REQUIRED WORK: From the data below, pull out every line that contains the word "With", and match case exactly.
--- Begin ---
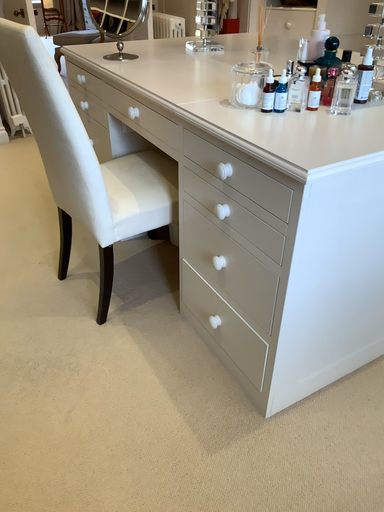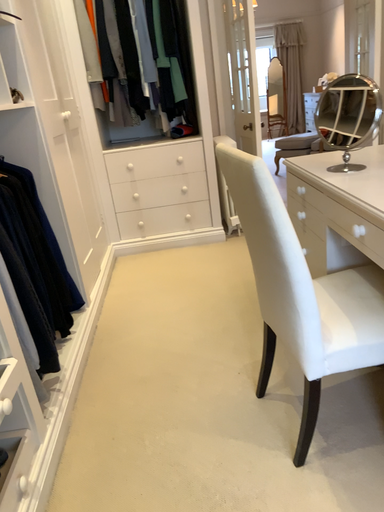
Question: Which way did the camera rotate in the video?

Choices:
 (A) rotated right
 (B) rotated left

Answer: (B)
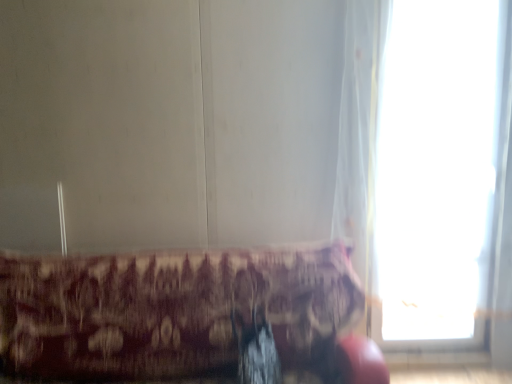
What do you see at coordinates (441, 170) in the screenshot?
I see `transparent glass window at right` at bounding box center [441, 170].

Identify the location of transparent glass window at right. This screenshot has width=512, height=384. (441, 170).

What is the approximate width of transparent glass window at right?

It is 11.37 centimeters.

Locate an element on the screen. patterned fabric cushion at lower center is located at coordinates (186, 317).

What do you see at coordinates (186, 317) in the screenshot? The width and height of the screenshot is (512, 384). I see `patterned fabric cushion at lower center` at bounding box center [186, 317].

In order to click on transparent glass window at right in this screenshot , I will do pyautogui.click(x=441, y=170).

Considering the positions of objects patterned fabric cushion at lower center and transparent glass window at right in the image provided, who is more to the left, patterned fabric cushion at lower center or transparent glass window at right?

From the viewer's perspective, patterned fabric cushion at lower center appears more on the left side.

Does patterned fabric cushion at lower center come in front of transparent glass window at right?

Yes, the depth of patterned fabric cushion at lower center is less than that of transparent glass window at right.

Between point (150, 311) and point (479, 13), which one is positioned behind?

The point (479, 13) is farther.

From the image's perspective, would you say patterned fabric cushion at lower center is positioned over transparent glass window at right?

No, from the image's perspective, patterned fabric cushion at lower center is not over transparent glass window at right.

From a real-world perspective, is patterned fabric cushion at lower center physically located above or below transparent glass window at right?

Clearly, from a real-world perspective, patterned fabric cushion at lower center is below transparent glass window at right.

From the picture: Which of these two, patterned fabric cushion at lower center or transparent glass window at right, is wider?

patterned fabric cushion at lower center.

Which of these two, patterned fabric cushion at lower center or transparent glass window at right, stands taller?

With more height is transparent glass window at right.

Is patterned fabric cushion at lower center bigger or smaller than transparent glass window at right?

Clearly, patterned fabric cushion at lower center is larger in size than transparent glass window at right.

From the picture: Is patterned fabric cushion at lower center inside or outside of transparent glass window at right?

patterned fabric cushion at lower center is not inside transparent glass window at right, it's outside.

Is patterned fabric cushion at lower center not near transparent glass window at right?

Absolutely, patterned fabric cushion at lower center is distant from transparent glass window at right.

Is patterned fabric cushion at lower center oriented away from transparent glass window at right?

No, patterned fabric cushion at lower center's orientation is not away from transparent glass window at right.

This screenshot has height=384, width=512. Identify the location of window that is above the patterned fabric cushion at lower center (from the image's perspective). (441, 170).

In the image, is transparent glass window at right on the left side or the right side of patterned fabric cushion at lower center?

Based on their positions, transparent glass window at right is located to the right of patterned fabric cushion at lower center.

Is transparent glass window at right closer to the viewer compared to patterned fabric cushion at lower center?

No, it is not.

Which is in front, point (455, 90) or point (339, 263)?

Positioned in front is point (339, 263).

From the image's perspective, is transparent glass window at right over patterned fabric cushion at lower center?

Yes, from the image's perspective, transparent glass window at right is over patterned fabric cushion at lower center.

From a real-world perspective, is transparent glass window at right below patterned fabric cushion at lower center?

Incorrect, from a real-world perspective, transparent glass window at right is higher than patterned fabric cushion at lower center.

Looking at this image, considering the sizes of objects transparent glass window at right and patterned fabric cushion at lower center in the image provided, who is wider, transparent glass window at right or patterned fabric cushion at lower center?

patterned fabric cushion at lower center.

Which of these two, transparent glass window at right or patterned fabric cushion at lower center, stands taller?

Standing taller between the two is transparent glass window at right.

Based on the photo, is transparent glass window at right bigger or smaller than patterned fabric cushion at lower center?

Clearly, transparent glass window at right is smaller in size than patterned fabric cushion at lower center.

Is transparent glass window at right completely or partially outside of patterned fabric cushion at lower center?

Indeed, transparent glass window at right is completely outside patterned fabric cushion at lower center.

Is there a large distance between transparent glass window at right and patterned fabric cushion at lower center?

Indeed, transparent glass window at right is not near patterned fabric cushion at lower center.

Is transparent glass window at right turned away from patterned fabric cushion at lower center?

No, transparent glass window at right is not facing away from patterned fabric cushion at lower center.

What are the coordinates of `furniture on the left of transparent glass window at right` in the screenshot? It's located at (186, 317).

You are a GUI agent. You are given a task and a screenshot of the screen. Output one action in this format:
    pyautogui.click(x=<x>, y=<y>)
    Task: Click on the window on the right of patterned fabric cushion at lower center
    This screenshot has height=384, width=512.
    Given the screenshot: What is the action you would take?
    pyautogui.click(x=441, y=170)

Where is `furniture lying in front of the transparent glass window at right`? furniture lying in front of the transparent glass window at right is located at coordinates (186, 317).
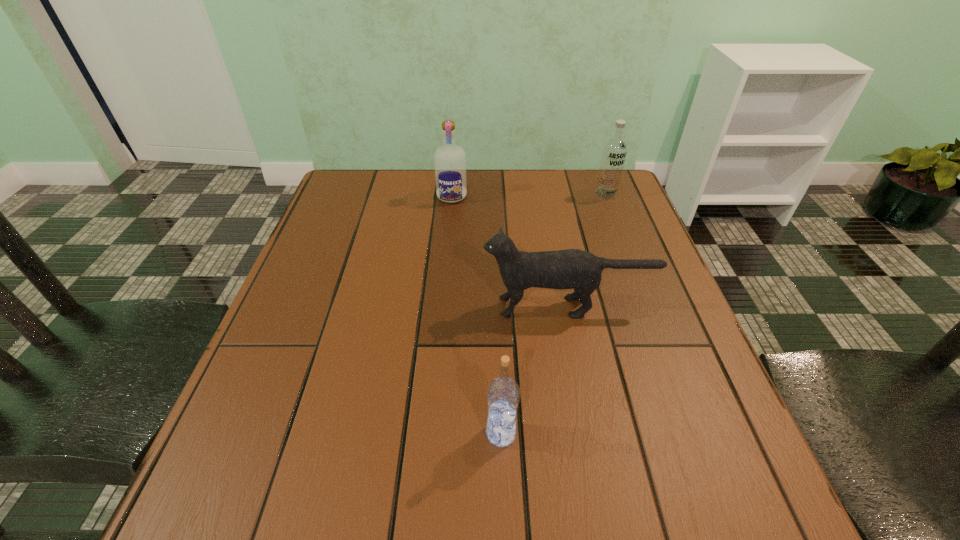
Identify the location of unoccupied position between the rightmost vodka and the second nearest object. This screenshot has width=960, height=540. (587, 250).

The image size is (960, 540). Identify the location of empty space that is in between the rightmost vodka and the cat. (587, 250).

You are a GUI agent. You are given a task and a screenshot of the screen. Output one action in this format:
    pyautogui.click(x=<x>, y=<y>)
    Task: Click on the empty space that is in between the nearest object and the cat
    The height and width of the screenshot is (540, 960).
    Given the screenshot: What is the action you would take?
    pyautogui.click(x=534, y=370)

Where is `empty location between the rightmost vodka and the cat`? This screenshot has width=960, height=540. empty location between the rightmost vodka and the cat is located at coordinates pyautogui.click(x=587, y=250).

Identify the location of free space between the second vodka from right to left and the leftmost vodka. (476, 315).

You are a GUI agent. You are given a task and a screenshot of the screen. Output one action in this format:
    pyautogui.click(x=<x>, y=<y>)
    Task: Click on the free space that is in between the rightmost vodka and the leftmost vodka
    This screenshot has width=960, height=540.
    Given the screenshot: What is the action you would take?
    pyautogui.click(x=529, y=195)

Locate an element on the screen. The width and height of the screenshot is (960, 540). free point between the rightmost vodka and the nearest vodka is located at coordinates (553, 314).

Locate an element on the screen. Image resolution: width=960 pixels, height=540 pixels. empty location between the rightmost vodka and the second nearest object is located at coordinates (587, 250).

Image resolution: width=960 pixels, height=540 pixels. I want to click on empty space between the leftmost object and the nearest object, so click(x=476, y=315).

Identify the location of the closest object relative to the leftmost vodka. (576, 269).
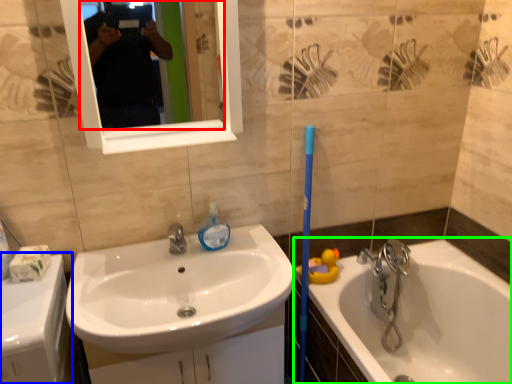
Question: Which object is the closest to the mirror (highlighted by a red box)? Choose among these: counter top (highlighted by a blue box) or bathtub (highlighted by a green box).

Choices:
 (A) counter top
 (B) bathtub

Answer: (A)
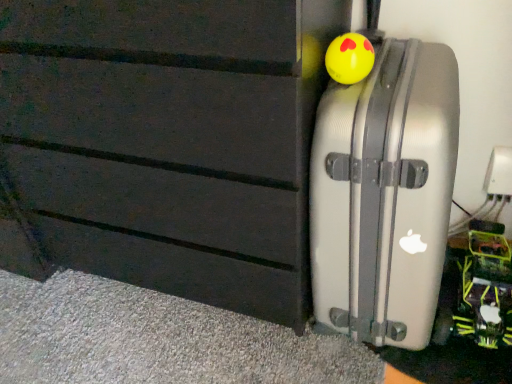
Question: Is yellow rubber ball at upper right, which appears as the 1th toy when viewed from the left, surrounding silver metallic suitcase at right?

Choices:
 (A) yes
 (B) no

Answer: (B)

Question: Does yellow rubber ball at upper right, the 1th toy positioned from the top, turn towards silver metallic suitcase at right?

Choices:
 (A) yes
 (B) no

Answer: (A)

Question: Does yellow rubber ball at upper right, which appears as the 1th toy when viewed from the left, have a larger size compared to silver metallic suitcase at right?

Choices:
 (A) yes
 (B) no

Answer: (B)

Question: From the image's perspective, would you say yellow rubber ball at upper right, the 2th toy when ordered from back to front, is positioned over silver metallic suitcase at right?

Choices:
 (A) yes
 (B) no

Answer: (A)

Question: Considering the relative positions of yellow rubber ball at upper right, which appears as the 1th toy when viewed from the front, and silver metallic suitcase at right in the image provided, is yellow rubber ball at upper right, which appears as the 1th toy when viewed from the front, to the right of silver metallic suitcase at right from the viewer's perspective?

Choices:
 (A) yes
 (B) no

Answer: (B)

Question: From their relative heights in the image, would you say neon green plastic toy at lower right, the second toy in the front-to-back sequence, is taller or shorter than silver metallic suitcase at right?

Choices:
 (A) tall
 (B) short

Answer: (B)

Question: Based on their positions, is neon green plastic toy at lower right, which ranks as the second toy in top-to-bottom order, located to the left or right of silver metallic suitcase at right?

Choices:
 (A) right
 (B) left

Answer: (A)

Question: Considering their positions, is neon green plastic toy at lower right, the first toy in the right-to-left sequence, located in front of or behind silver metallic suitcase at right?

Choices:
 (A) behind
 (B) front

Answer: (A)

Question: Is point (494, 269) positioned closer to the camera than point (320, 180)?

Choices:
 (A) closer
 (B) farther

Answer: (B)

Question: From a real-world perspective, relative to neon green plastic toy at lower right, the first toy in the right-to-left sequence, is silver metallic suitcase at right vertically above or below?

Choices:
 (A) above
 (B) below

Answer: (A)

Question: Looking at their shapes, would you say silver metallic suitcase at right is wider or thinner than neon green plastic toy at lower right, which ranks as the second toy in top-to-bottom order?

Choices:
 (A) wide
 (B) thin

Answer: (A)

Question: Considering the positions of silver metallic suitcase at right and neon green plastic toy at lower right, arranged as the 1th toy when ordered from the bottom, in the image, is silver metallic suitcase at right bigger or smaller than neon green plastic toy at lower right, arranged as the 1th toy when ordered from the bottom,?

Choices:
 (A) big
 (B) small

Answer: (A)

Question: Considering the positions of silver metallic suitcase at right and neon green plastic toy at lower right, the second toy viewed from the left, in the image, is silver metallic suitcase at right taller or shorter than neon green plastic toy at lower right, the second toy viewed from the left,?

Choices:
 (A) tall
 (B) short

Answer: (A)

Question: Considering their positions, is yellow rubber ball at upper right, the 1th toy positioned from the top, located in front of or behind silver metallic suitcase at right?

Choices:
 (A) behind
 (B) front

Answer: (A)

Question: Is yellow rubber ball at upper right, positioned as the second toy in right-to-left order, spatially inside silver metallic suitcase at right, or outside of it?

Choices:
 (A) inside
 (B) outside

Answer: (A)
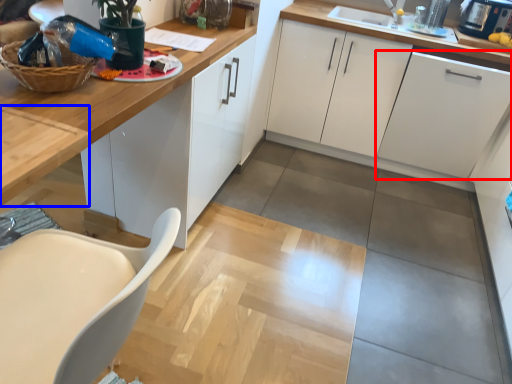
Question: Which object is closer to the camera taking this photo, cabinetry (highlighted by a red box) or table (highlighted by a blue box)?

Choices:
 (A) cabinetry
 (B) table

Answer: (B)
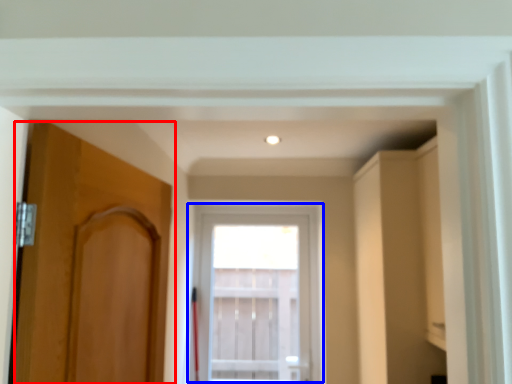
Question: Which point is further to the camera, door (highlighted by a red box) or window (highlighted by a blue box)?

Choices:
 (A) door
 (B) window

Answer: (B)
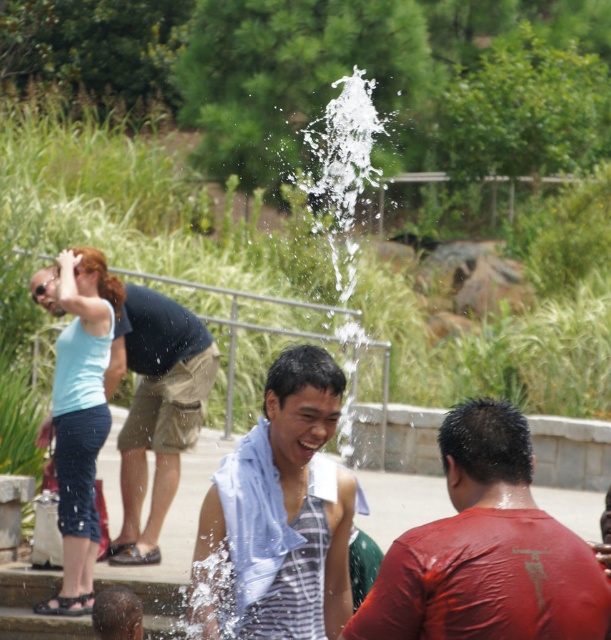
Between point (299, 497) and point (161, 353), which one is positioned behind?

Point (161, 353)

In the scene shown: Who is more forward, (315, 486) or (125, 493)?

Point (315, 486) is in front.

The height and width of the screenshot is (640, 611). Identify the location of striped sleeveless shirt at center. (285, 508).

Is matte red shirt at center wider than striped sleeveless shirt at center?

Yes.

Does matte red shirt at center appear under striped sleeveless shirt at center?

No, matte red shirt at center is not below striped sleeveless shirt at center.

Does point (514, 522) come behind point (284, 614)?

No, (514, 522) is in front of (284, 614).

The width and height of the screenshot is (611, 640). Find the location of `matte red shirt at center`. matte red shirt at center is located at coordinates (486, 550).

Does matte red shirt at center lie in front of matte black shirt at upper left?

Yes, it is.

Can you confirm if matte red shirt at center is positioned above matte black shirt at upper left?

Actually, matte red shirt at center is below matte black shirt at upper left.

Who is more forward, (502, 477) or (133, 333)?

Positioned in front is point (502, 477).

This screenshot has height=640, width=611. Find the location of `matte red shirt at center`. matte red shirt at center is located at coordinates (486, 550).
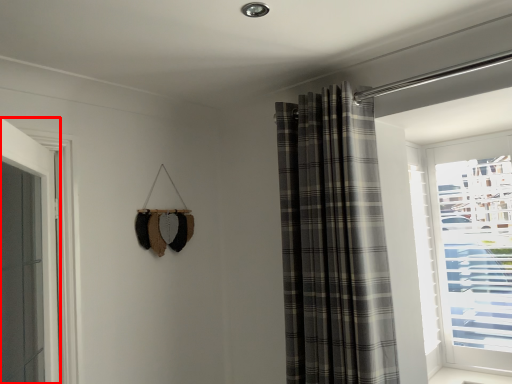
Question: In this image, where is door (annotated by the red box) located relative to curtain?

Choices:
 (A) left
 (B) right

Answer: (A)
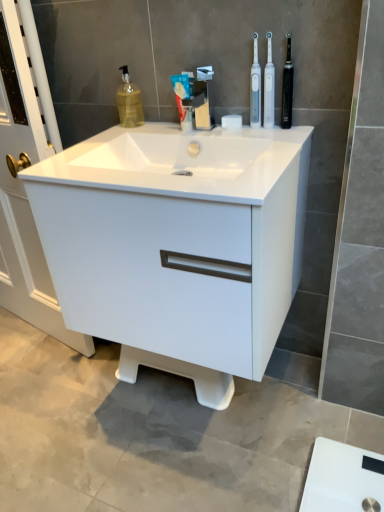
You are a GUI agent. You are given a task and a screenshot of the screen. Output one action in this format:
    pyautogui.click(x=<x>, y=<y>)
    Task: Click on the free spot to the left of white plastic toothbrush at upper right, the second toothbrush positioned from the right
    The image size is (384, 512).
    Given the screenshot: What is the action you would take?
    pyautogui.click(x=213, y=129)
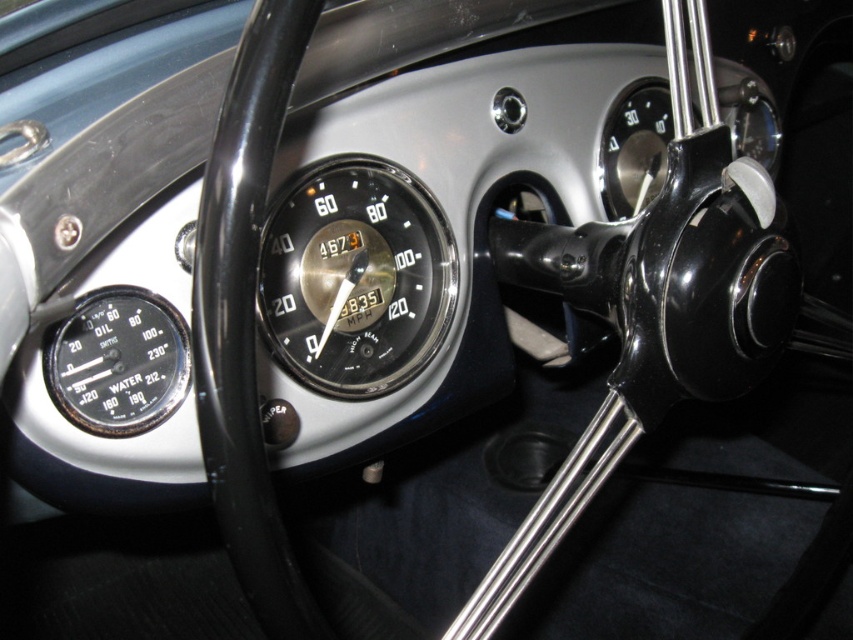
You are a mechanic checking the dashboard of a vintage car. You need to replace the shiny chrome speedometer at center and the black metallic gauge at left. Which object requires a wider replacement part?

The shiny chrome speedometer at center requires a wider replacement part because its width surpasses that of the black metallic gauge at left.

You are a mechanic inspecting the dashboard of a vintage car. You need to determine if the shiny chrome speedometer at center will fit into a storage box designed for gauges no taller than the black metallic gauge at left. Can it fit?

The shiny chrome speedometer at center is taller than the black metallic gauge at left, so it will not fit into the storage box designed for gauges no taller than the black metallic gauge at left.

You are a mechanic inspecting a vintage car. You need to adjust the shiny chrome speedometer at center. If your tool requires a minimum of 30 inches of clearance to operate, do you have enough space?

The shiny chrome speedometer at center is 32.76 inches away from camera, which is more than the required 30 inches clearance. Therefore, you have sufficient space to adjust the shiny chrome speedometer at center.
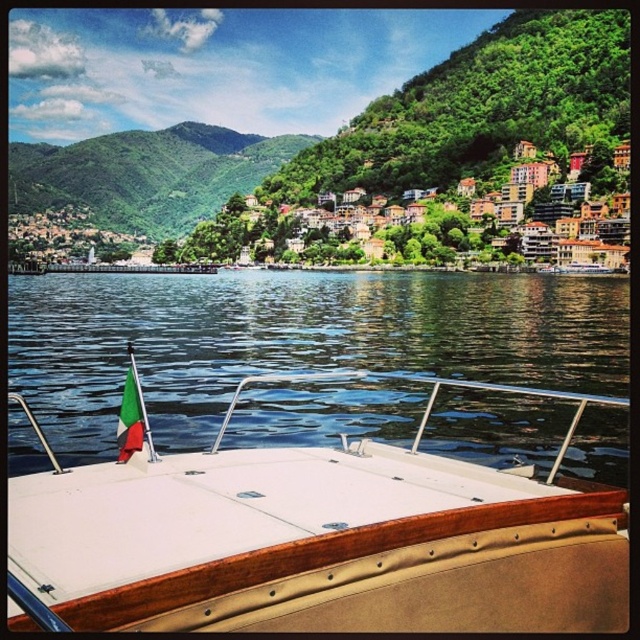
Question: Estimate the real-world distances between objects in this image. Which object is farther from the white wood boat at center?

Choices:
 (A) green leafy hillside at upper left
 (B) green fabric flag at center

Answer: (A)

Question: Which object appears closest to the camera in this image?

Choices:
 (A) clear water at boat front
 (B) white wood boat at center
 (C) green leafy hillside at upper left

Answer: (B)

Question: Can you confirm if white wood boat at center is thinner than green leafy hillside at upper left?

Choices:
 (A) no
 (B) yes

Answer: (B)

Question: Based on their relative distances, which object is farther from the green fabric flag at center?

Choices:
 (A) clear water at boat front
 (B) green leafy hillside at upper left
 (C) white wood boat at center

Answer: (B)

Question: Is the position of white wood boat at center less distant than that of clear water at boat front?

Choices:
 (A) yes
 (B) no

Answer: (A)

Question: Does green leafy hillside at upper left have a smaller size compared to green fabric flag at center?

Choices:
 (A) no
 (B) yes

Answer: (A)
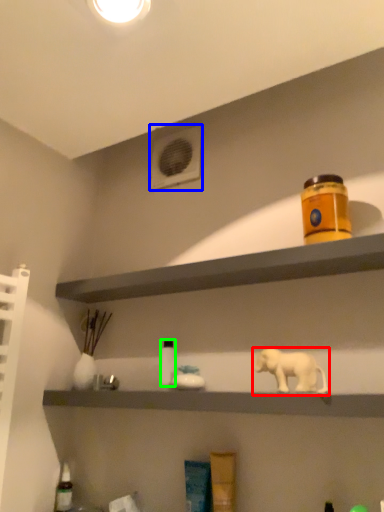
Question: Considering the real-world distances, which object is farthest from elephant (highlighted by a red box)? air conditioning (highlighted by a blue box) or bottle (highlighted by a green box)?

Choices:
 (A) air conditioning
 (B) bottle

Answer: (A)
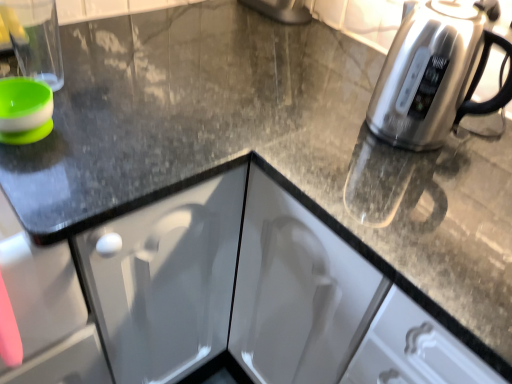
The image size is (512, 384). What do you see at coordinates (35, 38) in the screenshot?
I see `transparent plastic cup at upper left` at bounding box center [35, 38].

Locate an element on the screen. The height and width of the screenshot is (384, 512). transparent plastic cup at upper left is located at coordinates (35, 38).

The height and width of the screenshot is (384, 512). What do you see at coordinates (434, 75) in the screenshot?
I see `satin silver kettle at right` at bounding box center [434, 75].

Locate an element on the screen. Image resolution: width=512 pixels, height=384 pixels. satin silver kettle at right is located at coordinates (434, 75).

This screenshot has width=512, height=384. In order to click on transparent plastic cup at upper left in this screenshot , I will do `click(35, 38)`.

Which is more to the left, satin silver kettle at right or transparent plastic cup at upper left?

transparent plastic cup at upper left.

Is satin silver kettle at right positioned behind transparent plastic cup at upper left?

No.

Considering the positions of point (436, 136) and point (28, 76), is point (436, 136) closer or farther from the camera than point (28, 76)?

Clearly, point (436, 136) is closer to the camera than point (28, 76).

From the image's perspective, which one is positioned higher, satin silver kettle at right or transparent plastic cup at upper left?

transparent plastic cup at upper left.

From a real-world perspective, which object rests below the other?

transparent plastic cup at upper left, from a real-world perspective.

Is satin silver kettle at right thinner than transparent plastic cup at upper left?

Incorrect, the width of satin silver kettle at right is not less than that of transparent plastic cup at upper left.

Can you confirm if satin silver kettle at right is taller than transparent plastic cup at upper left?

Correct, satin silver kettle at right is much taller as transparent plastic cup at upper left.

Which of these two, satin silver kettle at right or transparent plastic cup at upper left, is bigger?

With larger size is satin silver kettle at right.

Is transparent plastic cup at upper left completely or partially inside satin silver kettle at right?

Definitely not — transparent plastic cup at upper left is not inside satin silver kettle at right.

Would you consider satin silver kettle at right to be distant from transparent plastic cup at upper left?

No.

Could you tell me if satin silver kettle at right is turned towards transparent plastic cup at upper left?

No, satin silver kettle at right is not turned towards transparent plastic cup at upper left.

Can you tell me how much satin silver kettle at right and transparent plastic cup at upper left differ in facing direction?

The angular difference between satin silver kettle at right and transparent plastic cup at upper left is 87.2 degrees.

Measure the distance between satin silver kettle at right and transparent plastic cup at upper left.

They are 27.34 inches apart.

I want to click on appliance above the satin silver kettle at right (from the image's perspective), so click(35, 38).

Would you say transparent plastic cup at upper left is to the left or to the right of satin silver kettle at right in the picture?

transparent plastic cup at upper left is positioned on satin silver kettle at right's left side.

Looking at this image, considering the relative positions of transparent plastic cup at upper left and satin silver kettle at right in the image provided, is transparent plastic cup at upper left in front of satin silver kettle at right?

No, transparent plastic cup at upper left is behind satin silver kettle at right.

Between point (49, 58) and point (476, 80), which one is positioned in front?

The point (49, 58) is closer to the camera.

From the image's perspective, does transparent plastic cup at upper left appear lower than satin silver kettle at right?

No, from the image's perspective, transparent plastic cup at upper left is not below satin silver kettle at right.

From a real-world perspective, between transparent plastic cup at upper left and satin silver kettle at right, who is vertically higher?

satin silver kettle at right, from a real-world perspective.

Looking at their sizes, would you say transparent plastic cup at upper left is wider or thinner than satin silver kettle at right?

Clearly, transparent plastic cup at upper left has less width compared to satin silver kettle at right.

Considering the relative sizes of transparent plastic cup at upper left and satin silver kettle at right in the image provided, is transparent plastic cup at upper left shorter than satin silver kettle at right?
--- End ---
TASK SOLUTION:
With more height is transparent glass window at right.
With larger size is satin silver kettle at right.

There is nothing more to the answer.